↓↓↓

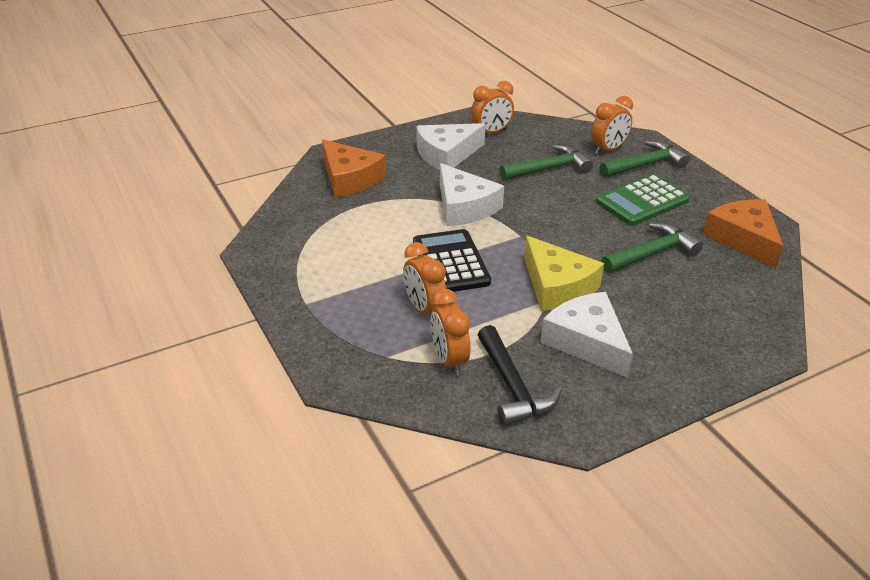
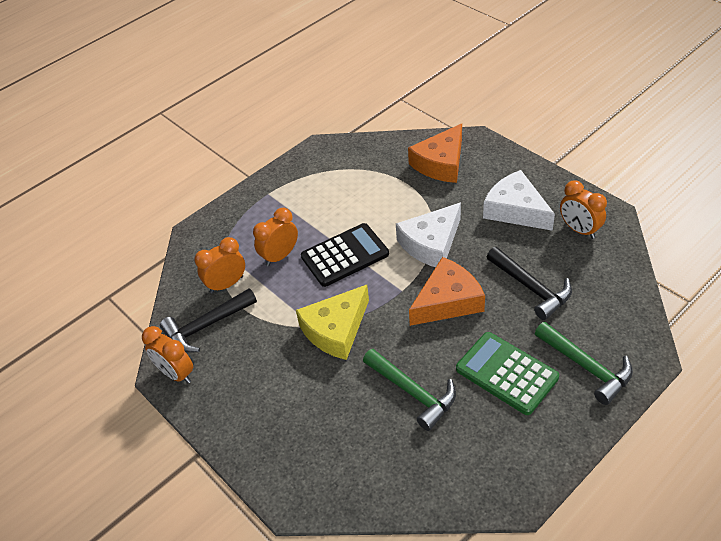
camera: 80 degrees right, 10 degrees up
(549, 169) = (531, 288): green hammer -> black hammer
(587, 342) = (268, 362): white cheese -> none
(608, 149) = (602, 329): orange clock -> orange clock (176, 373)
(743, 239) = (473, 472): orange cheese -> orange cheese (448, 301)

↑↑↑

▶ Work to complete
Output the listing unchanged, pictures excluded.

▶ Response to the exercise
camera: 80 degrees right, 10 degrees up
(549, 169) = (531, 288): green hammer -> black hammer
(587, 342) = (268, 362): white cheese -> none
(608, 149) = (602, 329): orange clock -> orange clock (176, 373)
(743, 239) = (473, 472): orange cheese -> orange cheese (448, 301)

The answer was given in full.